**What to do**: Starting at the top of the records below and ending with the line that contains "(156, 187) = (260, 210): yellow nut -> none", print each line exactly as written, skipping the pictures.

**Records shown**:
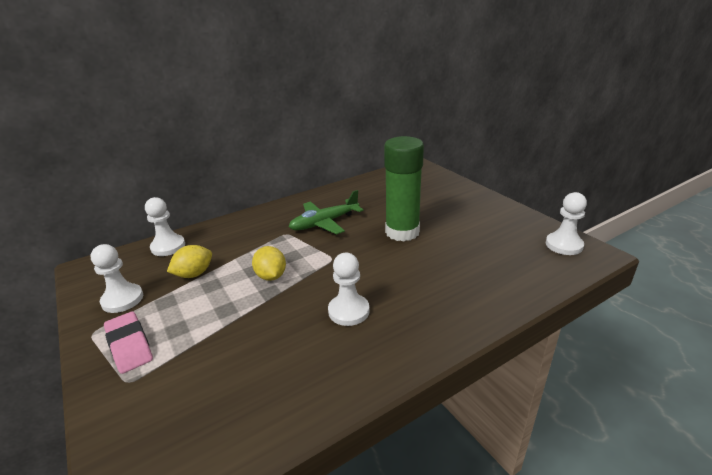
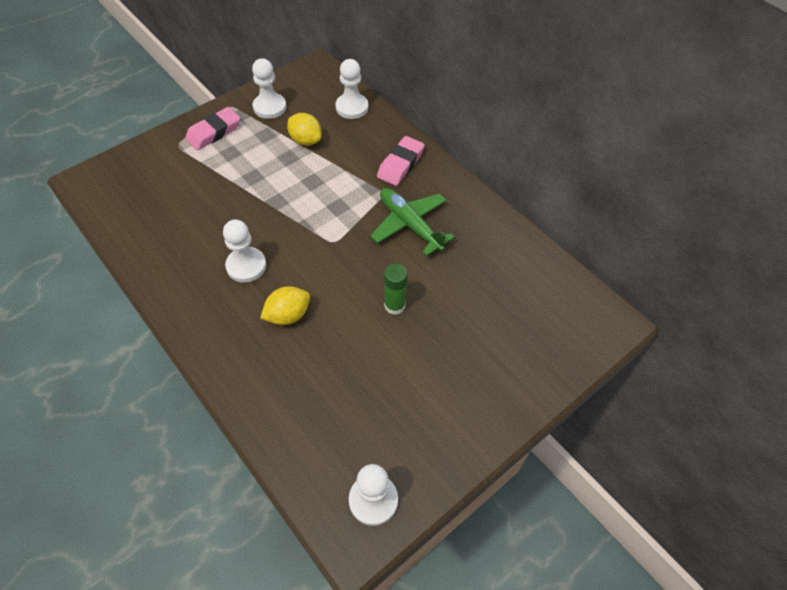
camera: 80 degrees right, 25 degrees up
(257, 224) = (400, 164): none -> pink eraser
(271, 276) = (302, 197): yellow lemon -> yellow lemon (288, 315)
(402, 232) = (394, 305): green glue stick -> green glue stick, size x0.49

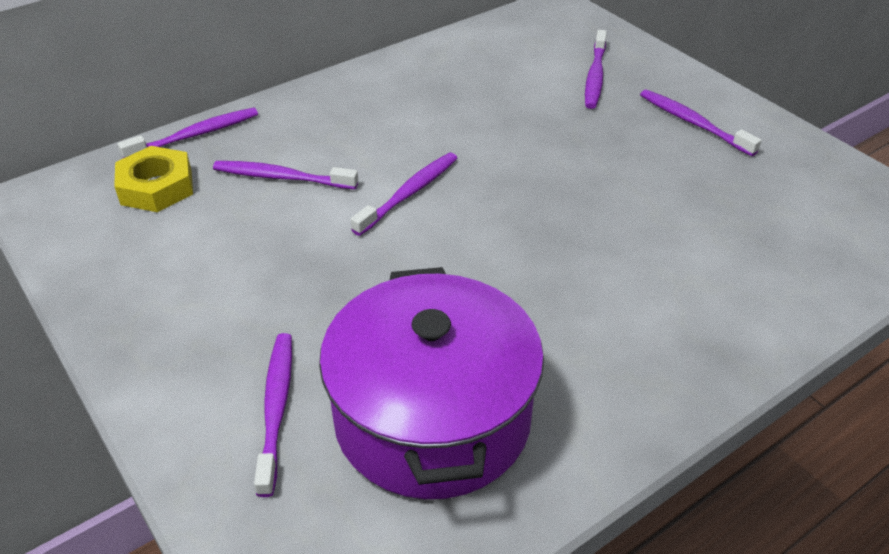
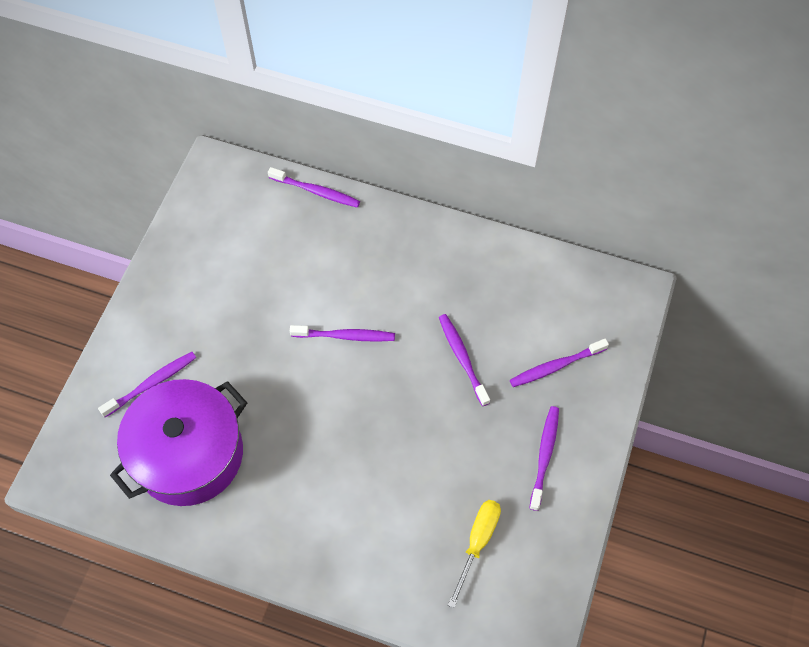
camera: 55 degrees right, 20 degrees up
(156, 187) = (260, 210): yellow nut -> none
(282, 177) = (312, 263): purple toothbrush -> purple toothbrush (462, 358)
(768, 209) = (477, 542): none -> yellow screwdriver

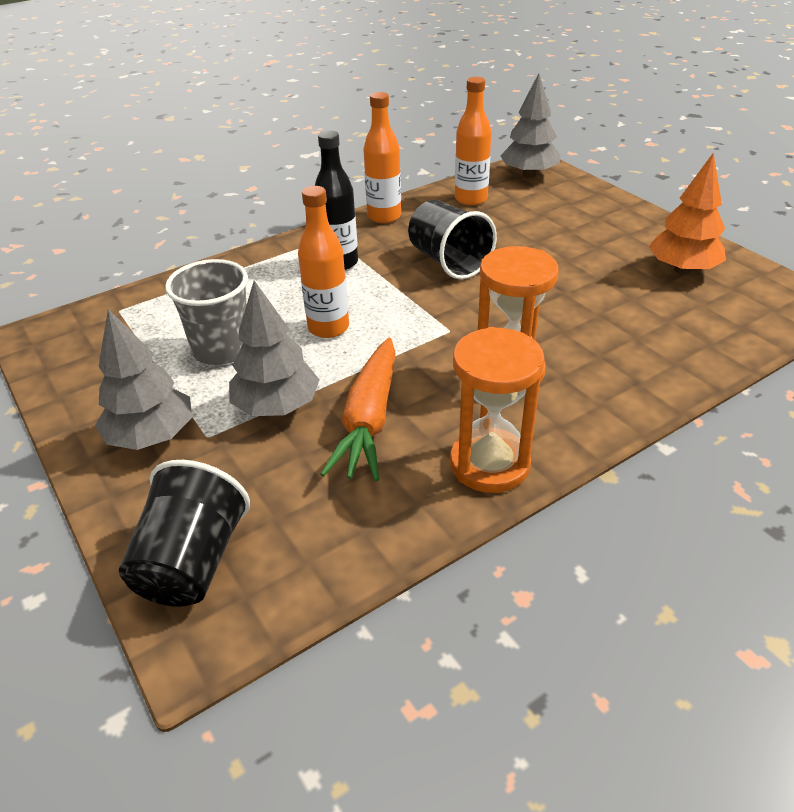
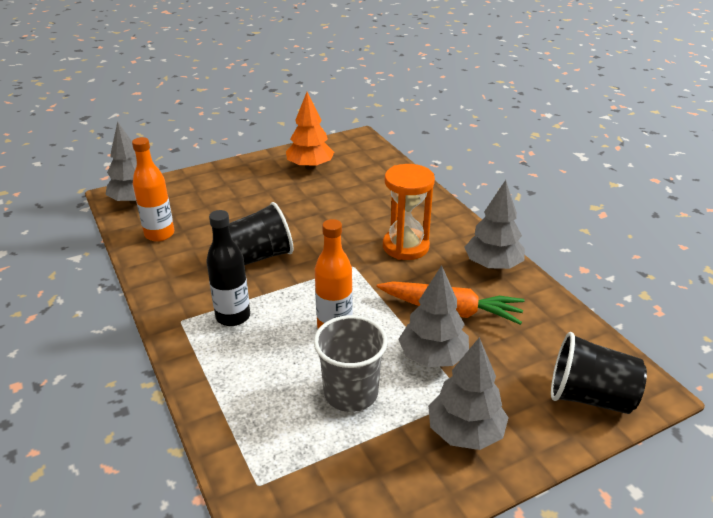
camera: 85 degrees left, 5 degrees down
(384, 216) = (161, 285): orange bottle -> none
(489, 464) = (492, 265): orange hourglass -> grey tree

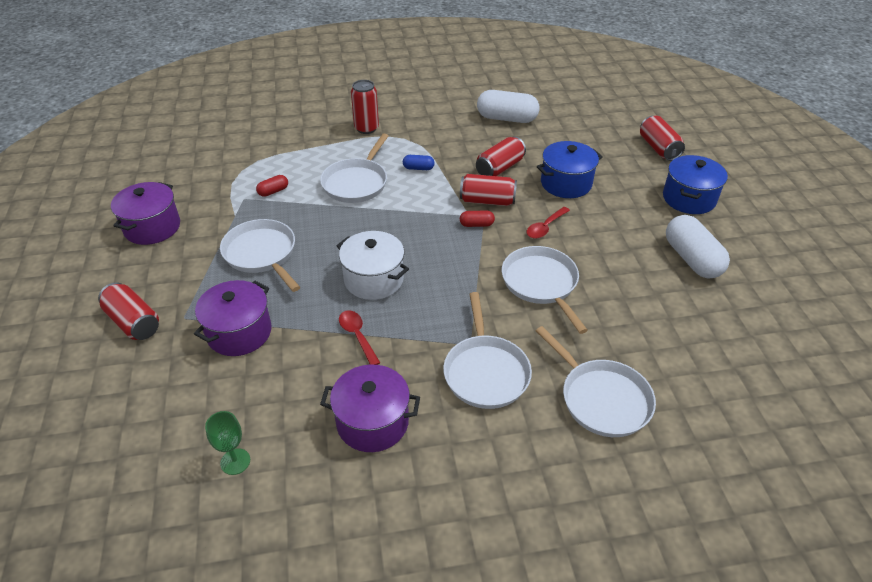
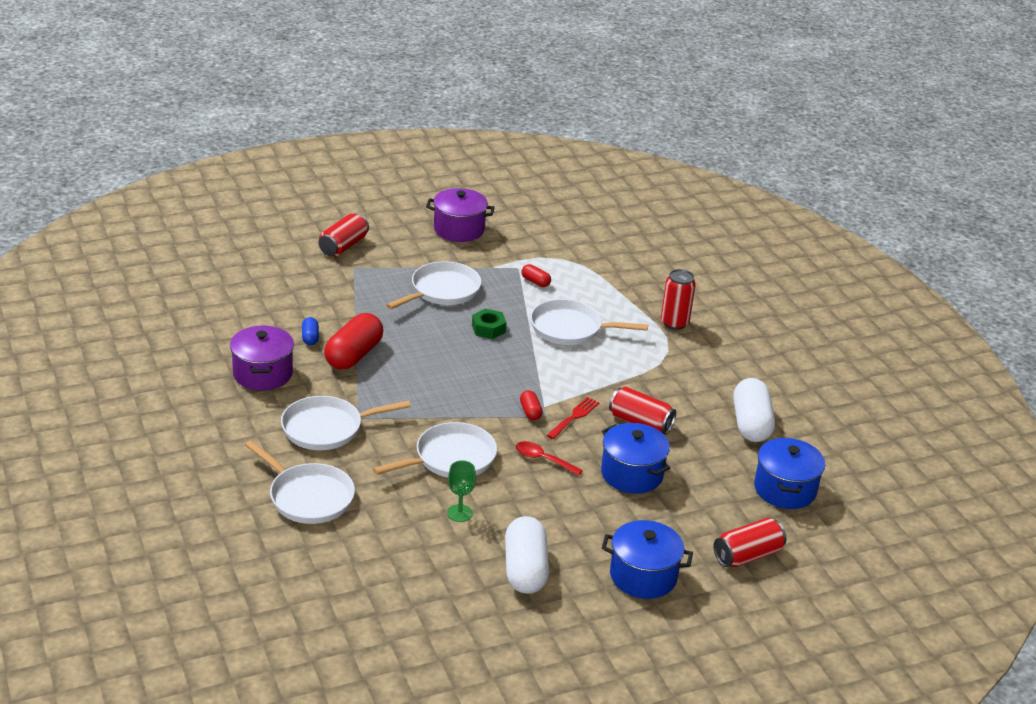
camera: 75 degrees right, 10 degrees down
(235, 461) = (218, 317): green goblet -> green goblet (459, 513)
(239, 332) = (344, 296): purple pot -> none
(340, 232) = (488, 329): none -> green nut
(357, 336) = (354, 355): red spoon -> red capsule
(374, 279) = (427, 356): white pot -> none
(418, 168) = (614, 365): blue capsule -> blue capsule (310, 337)
(487, 201) = (574, 417): red can -> red fork
(584, 119) = (785, 489): none -> blue pot
(601, 399) = (308, 497): white pan -> white pan turned 90 degrees counterclockwise
(691, 259) = (525, 570): white capsule -> white capsule turned 60 degrees counterclockwise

**Reply to the exercise**:
camera: 80 degrees right, 25 degrees up
(257, 224) = (400, 164): none -> pink eraser
(271, 276) = (302, 197): yellow lemon -> yellow lemon (288, 315)
(402, 232) = (394, 305): green glue stick -> green glue stick, size x0.49

camera: 55 degrees right, 20 degrees up
(156, 187) = (260, 210): yellow nut -> none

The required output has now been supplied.